* [What is needed]: Within the data that follows, set down exactly the lines from the one containing "D102: LED orange" through the one containing "Y102: none -> 20MHz (U104/PF0, U104/PF1)", both ends included.

* [Entries supplied]:

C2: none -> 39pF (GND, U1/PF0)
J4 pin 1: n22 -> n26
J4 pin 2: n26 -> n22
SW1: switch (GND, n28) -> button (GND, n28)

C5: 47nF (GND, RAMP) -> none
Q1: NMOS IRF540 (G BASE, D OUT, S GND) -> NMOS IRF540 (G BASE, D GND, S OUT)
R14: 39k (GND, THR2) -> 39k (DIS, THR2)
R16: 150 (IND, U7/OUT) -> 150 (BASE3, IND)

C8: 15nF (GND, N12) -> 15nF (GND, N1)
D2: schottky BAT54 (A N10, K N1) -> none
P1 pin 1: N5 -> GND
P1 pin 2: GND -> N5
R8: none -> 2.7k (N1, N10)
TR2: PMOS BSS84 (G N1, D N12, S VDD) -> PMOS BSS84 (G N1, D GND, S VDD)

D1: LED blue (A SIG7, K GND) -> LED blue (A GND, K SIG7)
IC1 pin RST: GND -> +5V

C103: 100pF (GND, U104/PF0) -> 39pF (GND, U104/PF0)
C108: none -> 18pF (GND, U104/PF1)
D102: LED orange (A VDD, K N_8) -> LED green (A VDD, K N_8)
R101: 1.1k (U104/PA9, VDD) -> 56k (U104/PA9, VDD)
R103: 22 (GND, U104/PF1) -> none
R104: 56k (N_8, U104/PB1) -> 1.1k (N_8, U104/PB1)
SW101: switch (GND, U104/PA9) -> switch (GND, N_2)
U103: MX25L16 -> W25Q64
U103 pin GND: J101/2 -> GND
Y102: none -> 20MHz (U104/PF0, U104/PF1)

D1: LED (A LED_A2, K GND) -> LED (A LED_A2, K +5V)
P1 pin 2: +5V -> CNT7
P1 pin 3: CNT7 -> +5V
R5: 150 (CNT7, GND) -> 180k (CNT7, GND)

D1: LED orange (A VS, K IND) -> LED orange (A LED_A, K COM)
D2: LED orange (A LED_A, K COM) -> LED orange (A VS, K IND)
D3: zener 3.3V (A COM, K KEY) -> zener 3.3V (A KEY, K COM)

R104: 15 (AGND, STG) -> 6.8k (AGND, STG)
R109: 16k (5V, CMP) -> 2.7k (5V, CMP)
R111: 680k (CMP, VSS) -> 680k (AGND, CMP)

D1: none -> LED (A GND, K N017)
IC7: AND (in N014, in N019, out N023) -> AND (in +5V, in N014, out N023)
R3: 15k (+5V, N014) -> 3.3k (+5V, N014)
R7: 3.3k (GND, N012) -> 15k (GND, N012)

* [Reply to the task]:
D102: LED orange (A VDD, K N_8) -> LED green (A VDD, K N_8)
R101: 1.1k (U104/PA9, VDD) -> 56k (U104/PA9, VDD)
R103: 22 (GND, U104/PF1) -> none
R104: 56k (N_8, U104/PB1) -> 1.1k (N_8, U104/PB1)
SW101: switch (GND, U104/PA9) -> switch (GND, N_2)
U103: MX25L16 -> W25Q64
U103 pin GND: J101/2 -> GND
Y102: none -> 20MHz (U104/PF0, U104/PF1)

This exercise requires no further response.